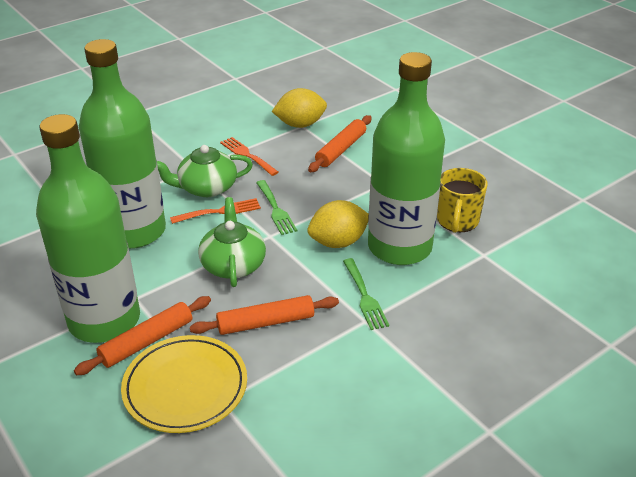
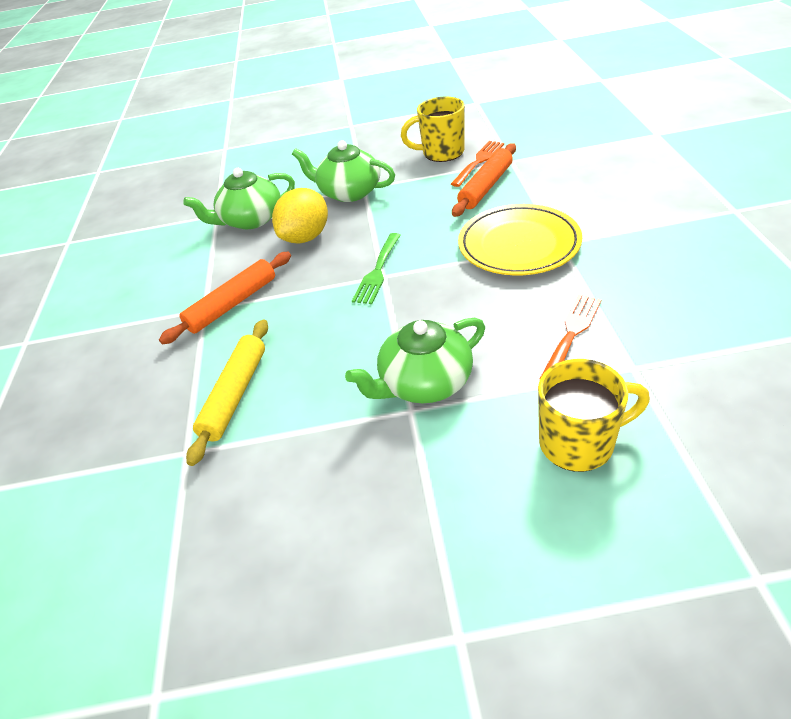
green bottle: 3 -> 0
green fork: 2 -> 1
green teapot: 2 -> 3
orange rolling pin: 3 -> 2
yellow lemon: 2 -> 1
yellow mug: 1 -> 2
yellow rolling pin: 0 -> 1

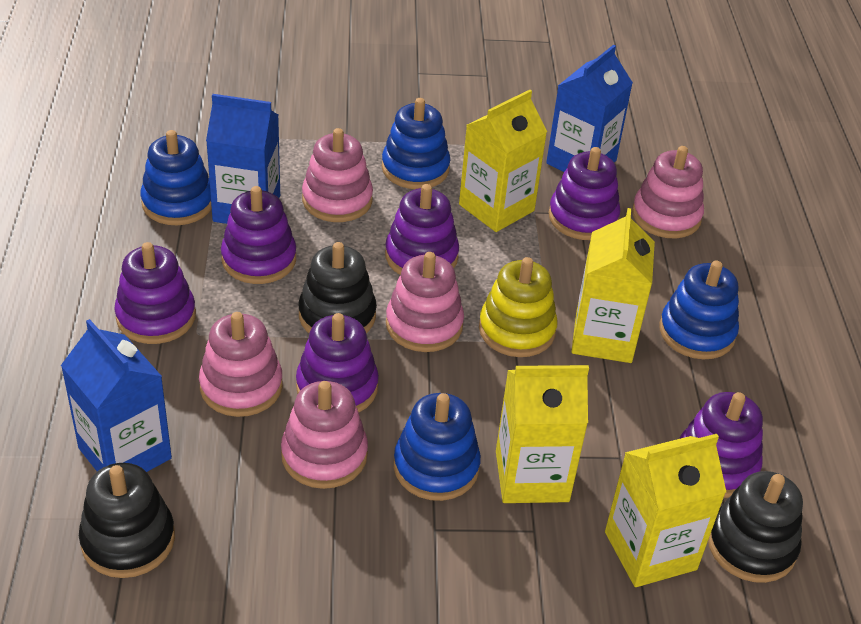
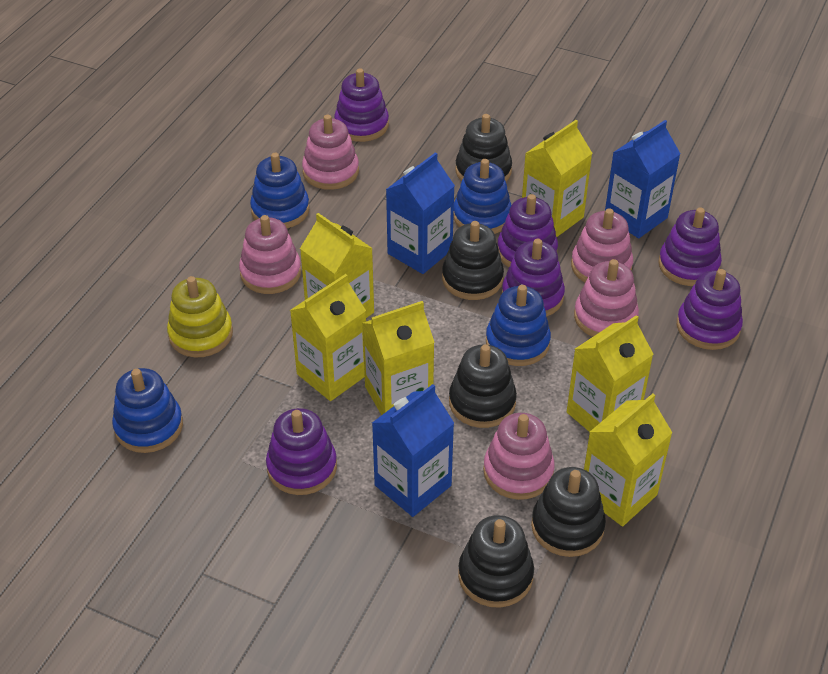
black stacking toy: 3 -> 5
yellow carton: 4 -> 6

□ □ □ □ □ □ □

▸ Task objective:
Leave the pictures out and return the rest of the material exactly.

▸ The answer:
green bottle: 3 -> 0
green fork: 2 -> 1
green teapot: 2 -> 3
orange rolling pin: 3 -> 2
yellow lemon: 2 -> 1
yellow mug: 1 -> 2
yellow rolling pin: 0 -> 1

black stacking toy: 3 -> 5
yellow carton: 4 -> 6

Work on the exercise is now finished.